Records for processing:
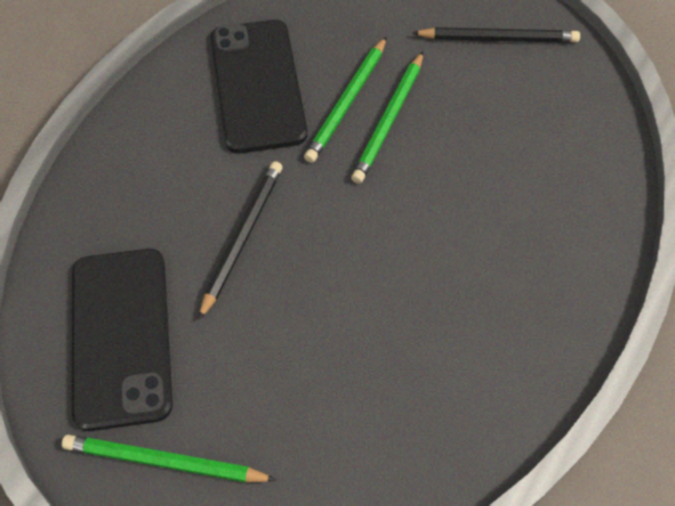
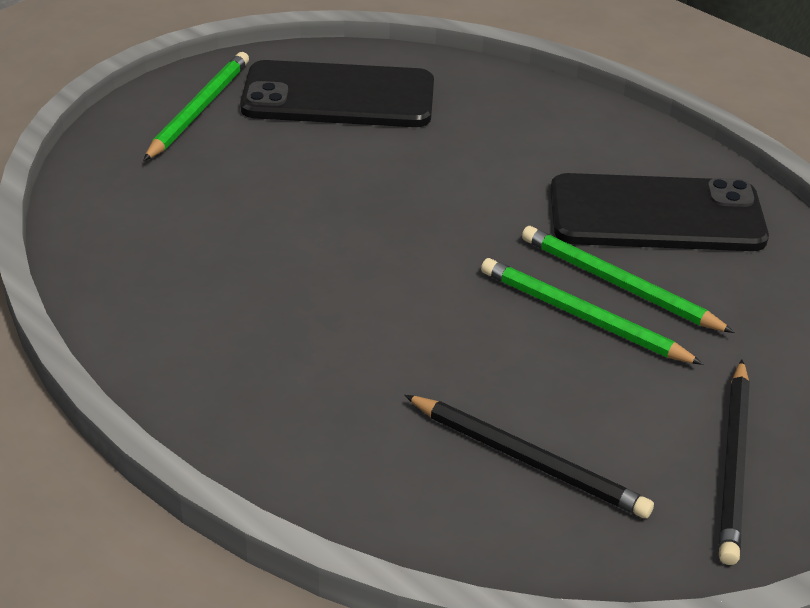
camera: 100 degrees right, 20 degrees down
(242, 237) = (430, 178): black pencil -> black pencil (528, 459)

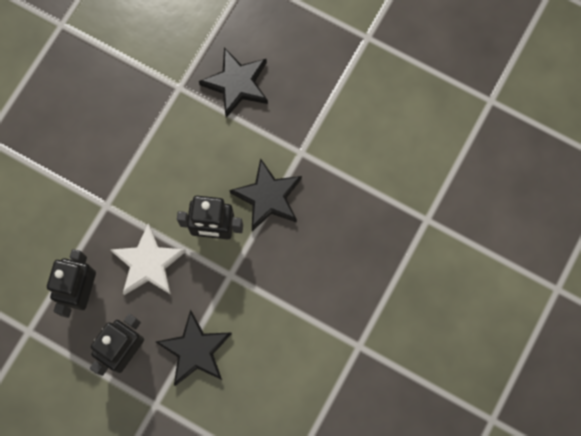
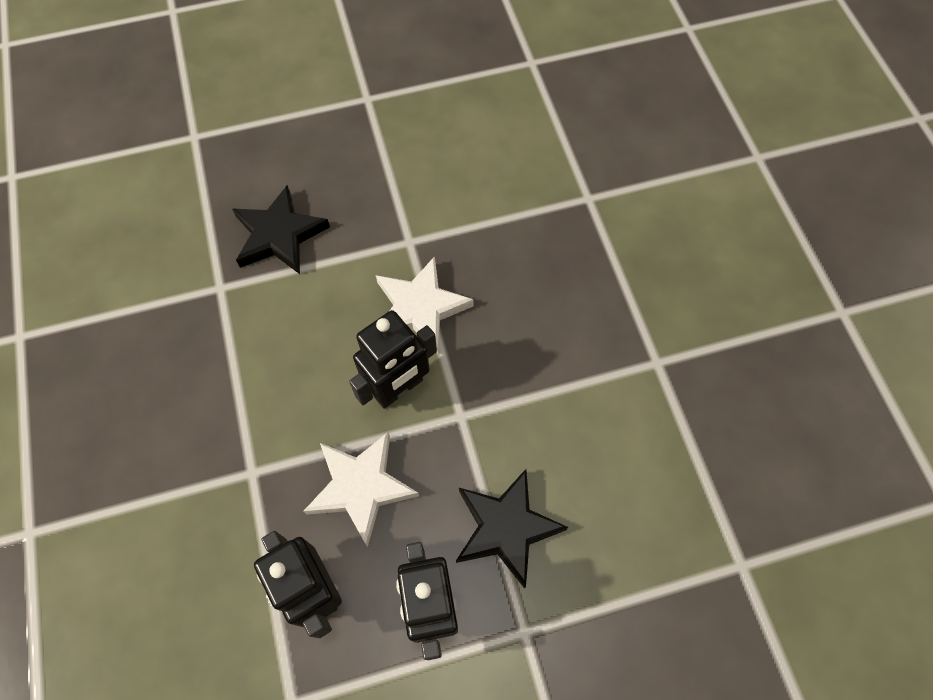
camera: 45 degrees left, 10 degrees down
(268, 197) = (420, 308): black star -> white star

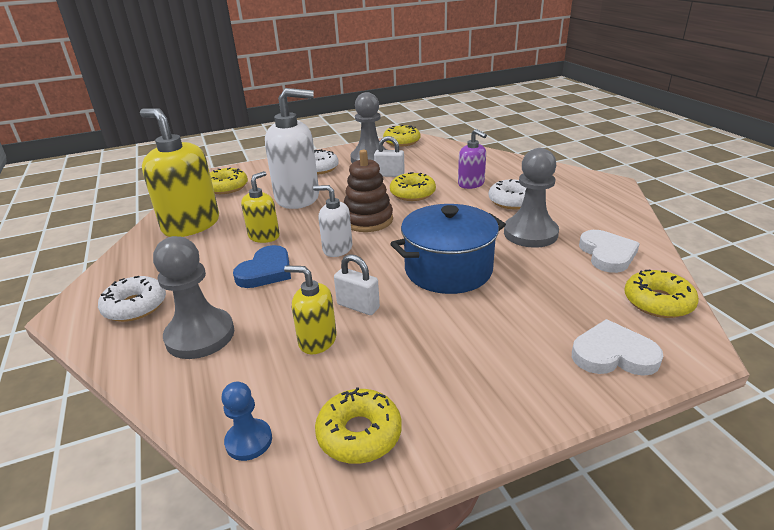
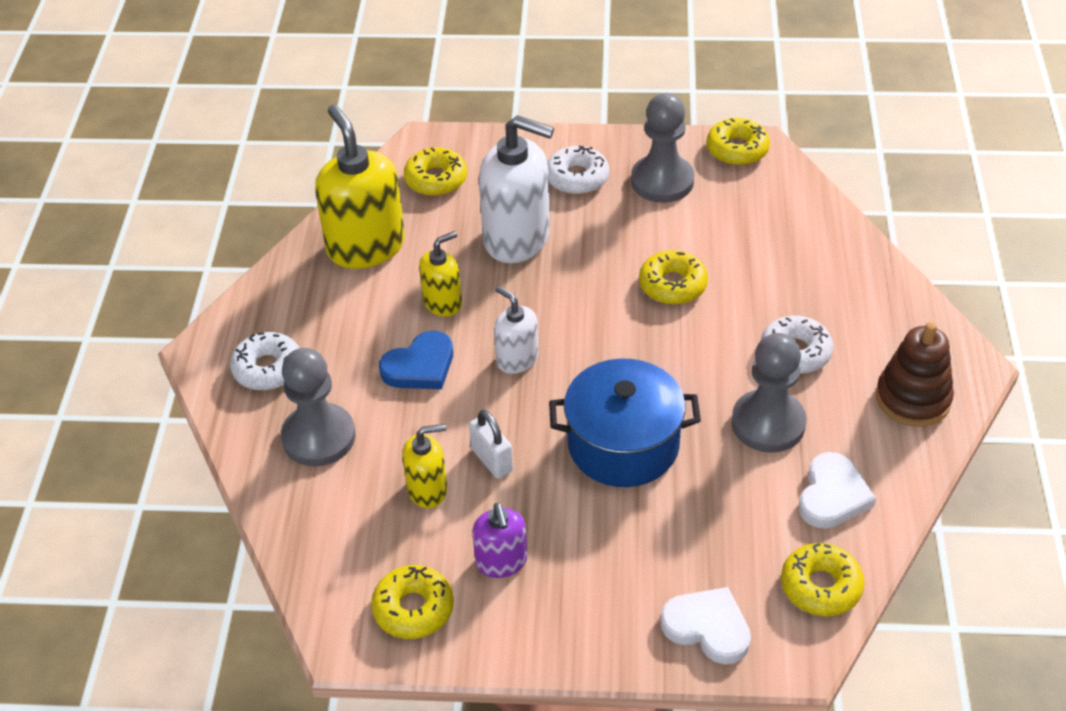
camera: 25 degrees right, 15 degrees up
(249, 441) = (320, 576): blue pawn -> none
(317, 340) = (428, 490): yellow soap dispenser -> yellow soap dispenser turned 120 degrees clockwise
(368, 220) = (582, 319): brown stacking toy -> brown stacking toy (913, 399)
(389, 175) = (667, 231): white padlock -> none
(471, 184) = (767, 294): purple soap dispenser -> purple soap dispenser (501, 562)

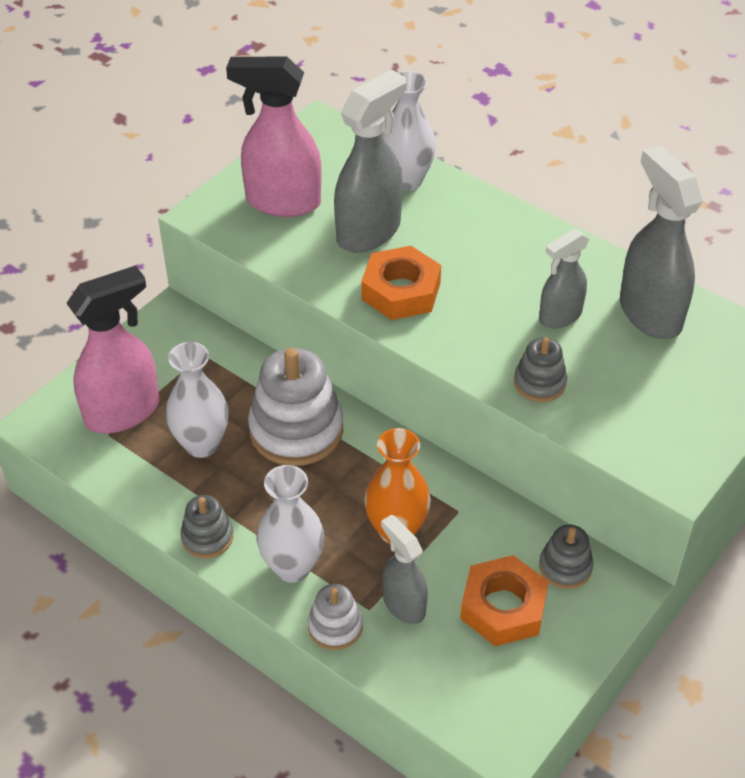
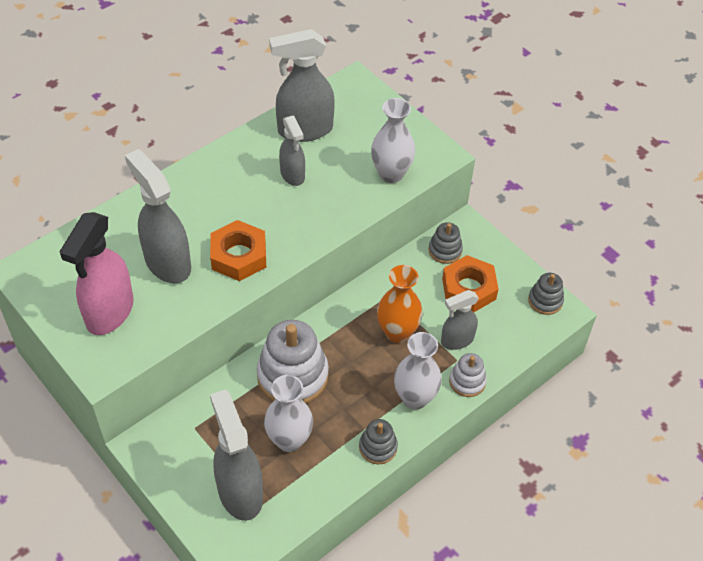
camera: 80 degrees left, 5 degrees up
(123, 412) = (240, 492): pink spray bottle -> grey spray bottle
(406, 180) = (117, 228): white vase -> white vase (391, 174)
(539, 383) = (349, 200): grey stacking toy -> grey stacking toy (545, 300)

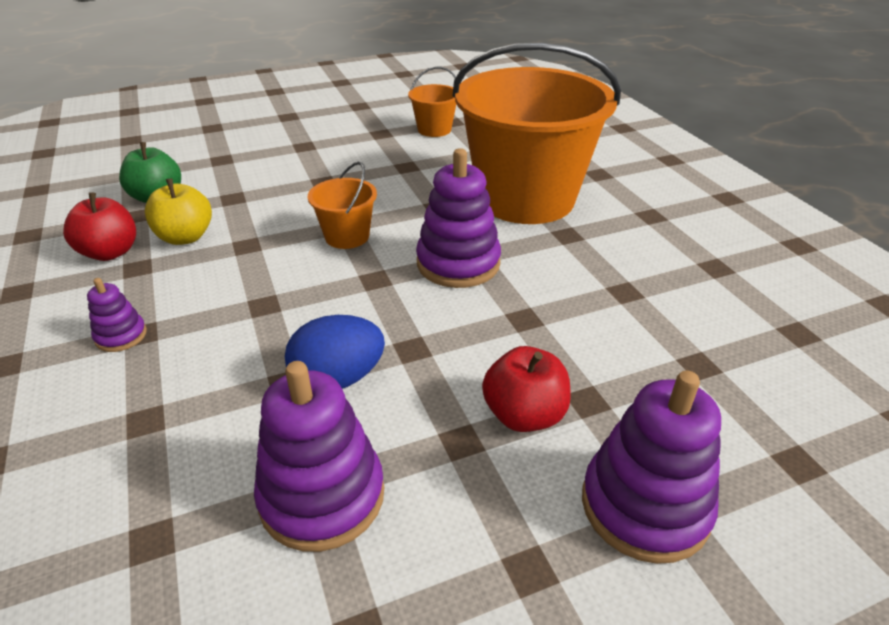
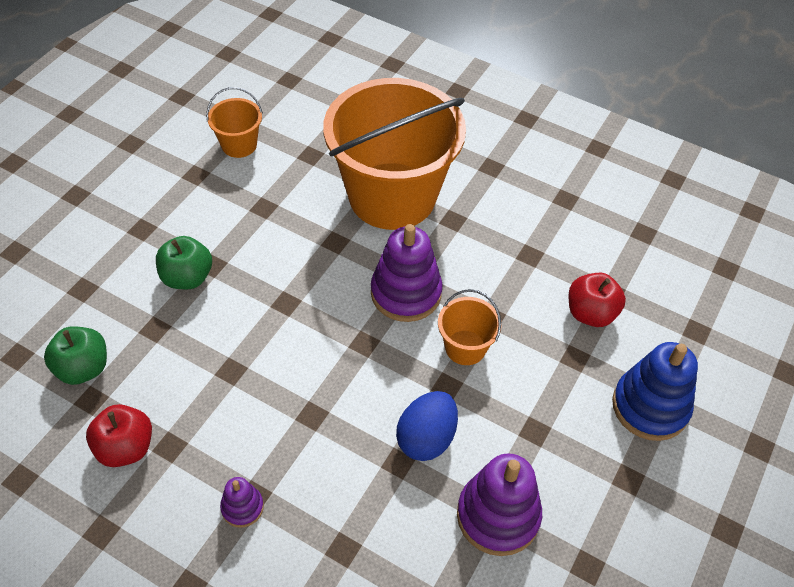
camera: 40 degrees left, 15 degrees up
(185, 237) = (169, 394): yellow apple -> none
(296, 181) = (187, 277): none -> green apple
(347, 236) = (299, 314): orange bucket -> orange bucket (465, 347)
(524, 415) = (551, 390): red apple -> red apple (590, 313)
(644, 506) = (650, 406): purple stacking toy -> blue stacking toy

Brief: Report each line above containing the string "camera".

Result below:
camera: 100 degrees right, 20 degrees down
camera: 45 degrees left, 10 degrees down
camera: 25 degrees right, 15 degrees up
camera: 80 degrees left, 5 degrees up
camera: 40 degrees left, 15 degrees up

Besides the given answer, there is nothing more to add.